**Work order:** Your task is to give the records again exactly. Leave each picture out.
- Opening Delimiter -
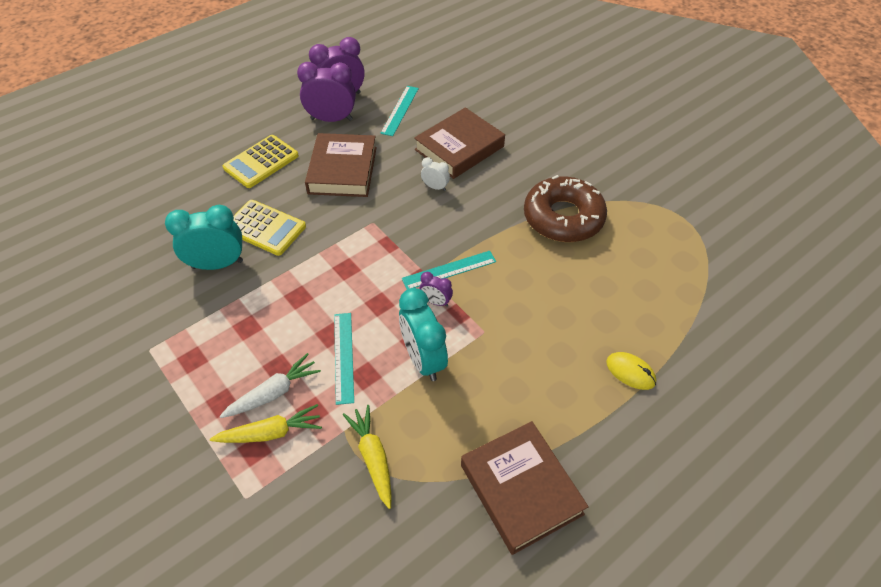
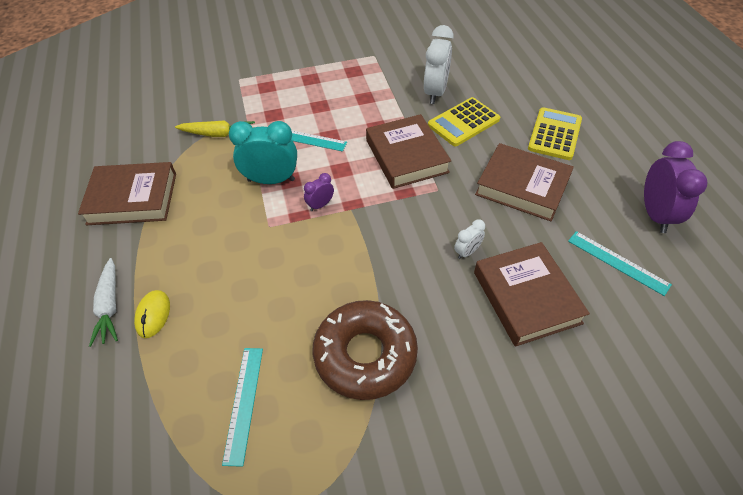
camera: 115 degrees right, 0 degrees up
turquoise clock [165,205,243,270] -> white clock [424,25,454,104]
yellow carrot [210,404,322,443] -> none
white carrot [220,353,321,418] -> white carrot moved to [89,258,118,347]
yellow calculator [223,135,299,188] -> yellow calculator turned 45 degrees clockwise [528,107,582,160]
purple clock [297,62,356,122] -> none
turquoise ruler [402,251,496,289] -> turquoise ruler moved to [222,348,263,467]
yellow mouse [606,352,656,390] -> yellow mouse turned 60 degrees counterclockwise [134,290,170,338]
none -> brown book [366,114,451,189]

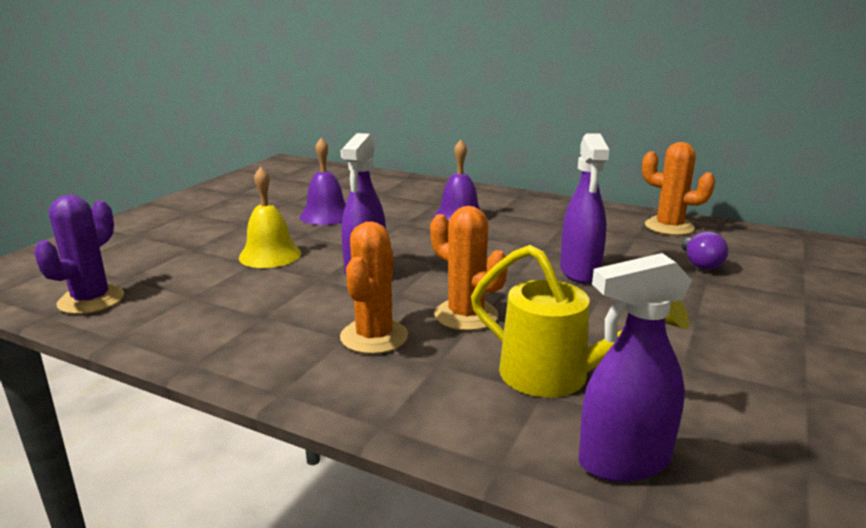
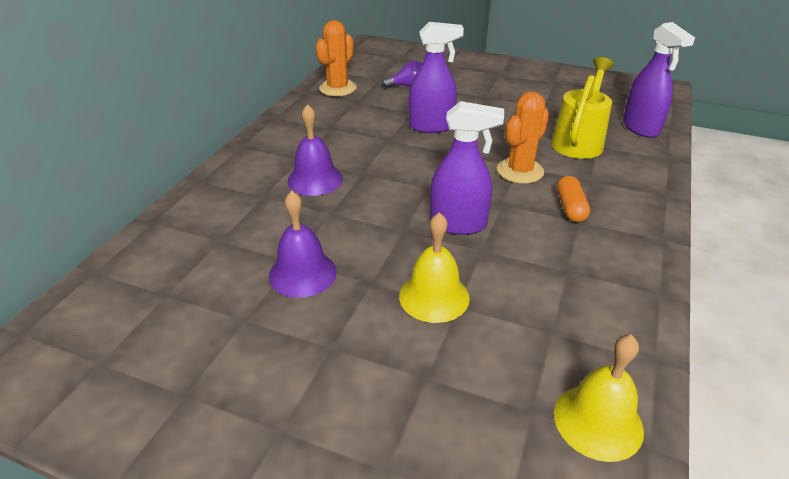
camera: 95 degrees left, 15 degrees up
purple cactus [34,195,124,314] -> yellow bell [554,335,644,462]
orange cactus [340,222,408,354] -> orange capsule [557,176,590,222]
- Closing Delimiter -
**Answer to this task:**
camera: 115 degrees right, 0 degrees up
turquoise clock [165,205,243,270] -> white clock [424,25,454,104]
yellow carrot [210,404,322,443] -> none
white carrot [220,353,321,418] -> white carrot moved to [89,258,118,347]
yellow calculator [223,135,299,188] -> yellow calculator turned 45 degrees clockwise [528,107,582,160]
purple clock [297,62,356,122] -> none
turquoise ruler [402,251,496,289] -> turquoise ruler moved to [222,348,263,467]
yellow mouse [606,352,656,390] -> yellow mouse turned 60 degrees counterclockwise [134,290,170,338]
none -> brown book [366,114,451,189]

camera: 95 degrees left, 15 degrees up
purple cactus [34,195,124,314] -> yellow bell [554,335,644,462]
orange cactus [340,222,408,354] -> orange capsule [557,176,590,222]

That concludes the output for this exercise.